(Data extracts Opens)

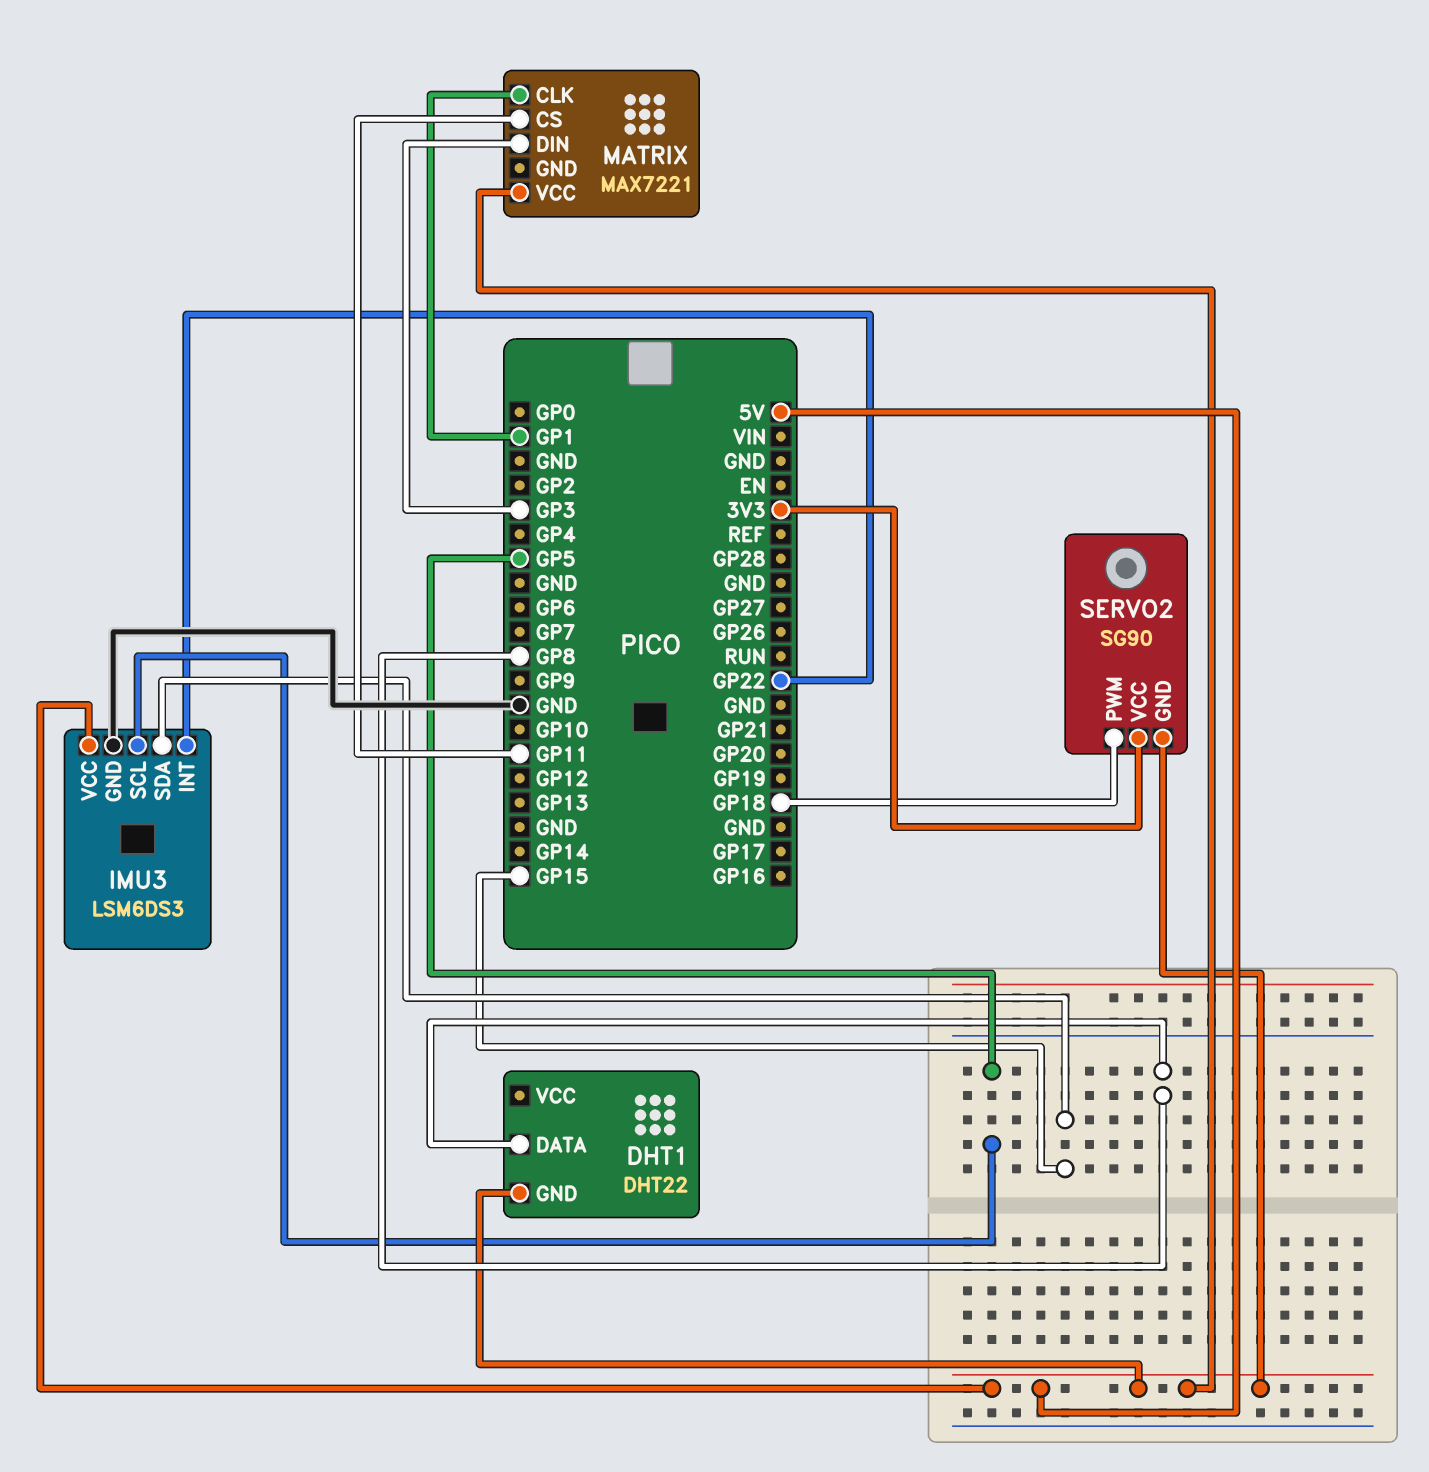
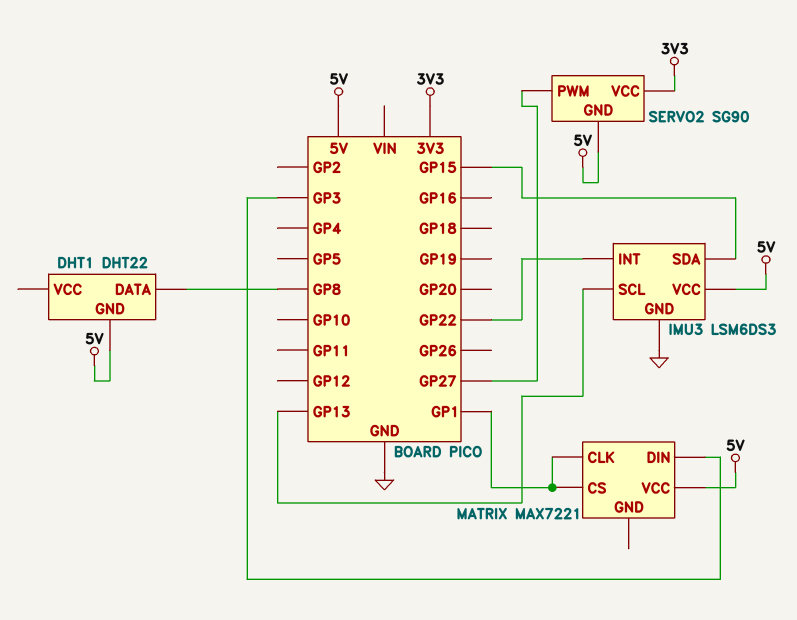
IMU3 pin SCL: GP5 -> GP13
MATRIX pin CS: GP11 -> GP1
SERVO2 pin PWM: GP18 -> GP27

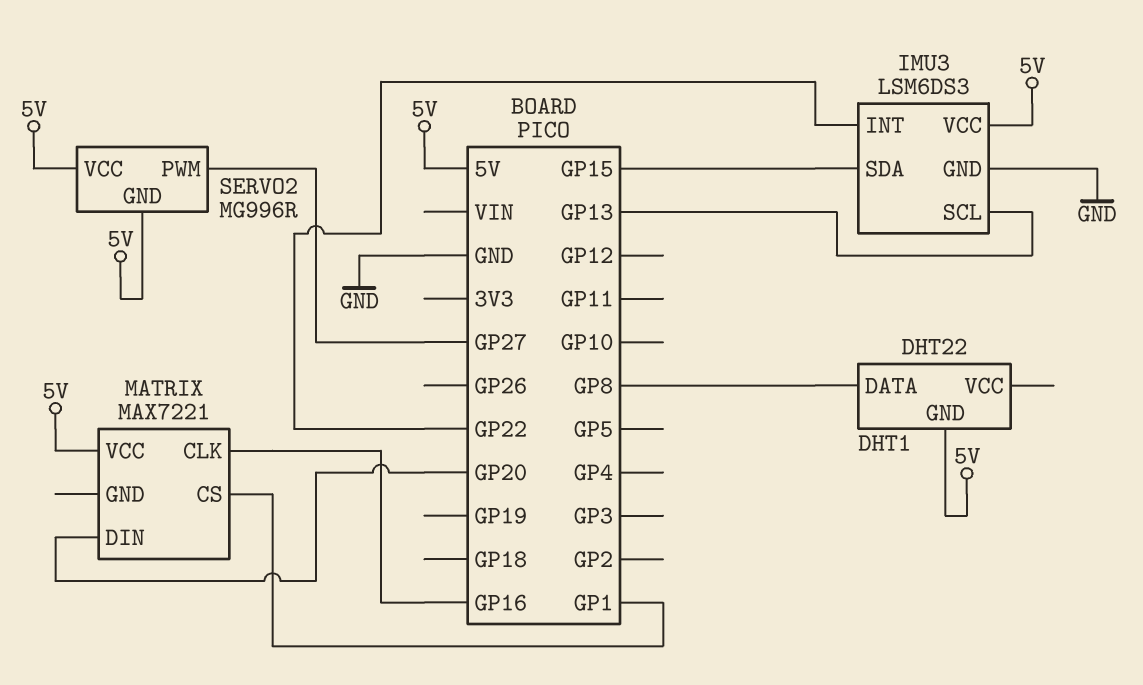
MATRIX pin CLK: GP1 -> GP16
MATRIX pin DIN: GP3 -> GP20
SERVO2: SG90 -> MG996R
SERVO2 pin VCC: 3V3 -> 5V

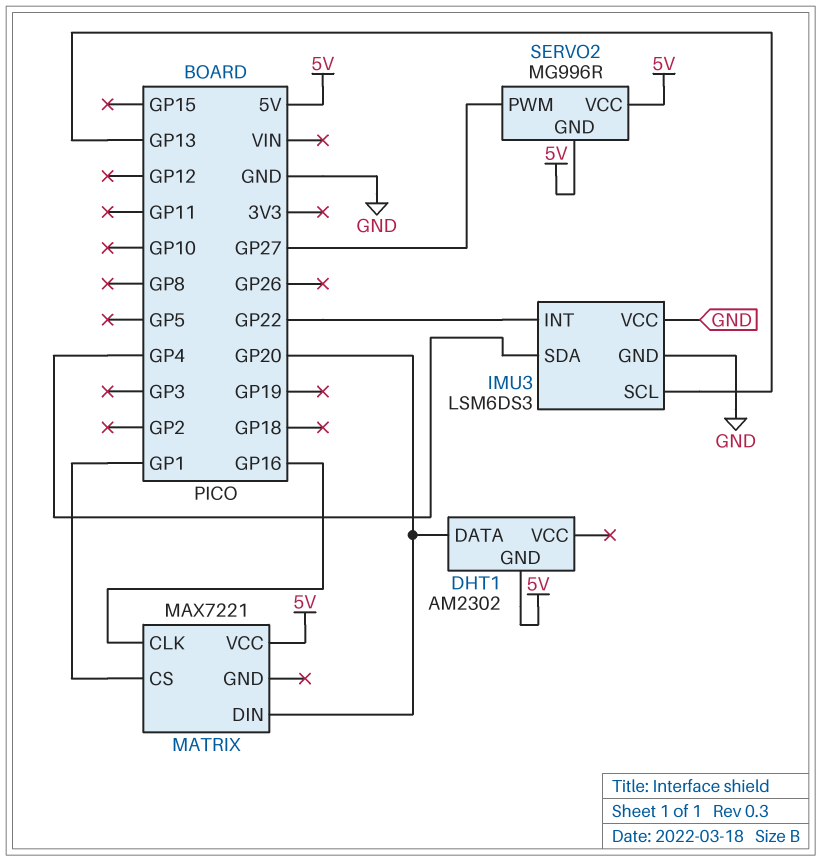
DHT1: DHT22 -> AM2302
DHT1 pin DATA: GP8 -> GP20
IMU3 pin SDA: GP15 -> GP4
IMU3 pin VCC: 5V -> GND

(Data extracts Closes)

*Work instructions:* Within the records above, each line containing "MATRIX" is to be returned.

*Your solution:*
MATRIX pin CS: GP11 -> GP1
MATRIX pin CLK: GP1 -> GP16
MATRIX pin DIN: GP3 -> GP20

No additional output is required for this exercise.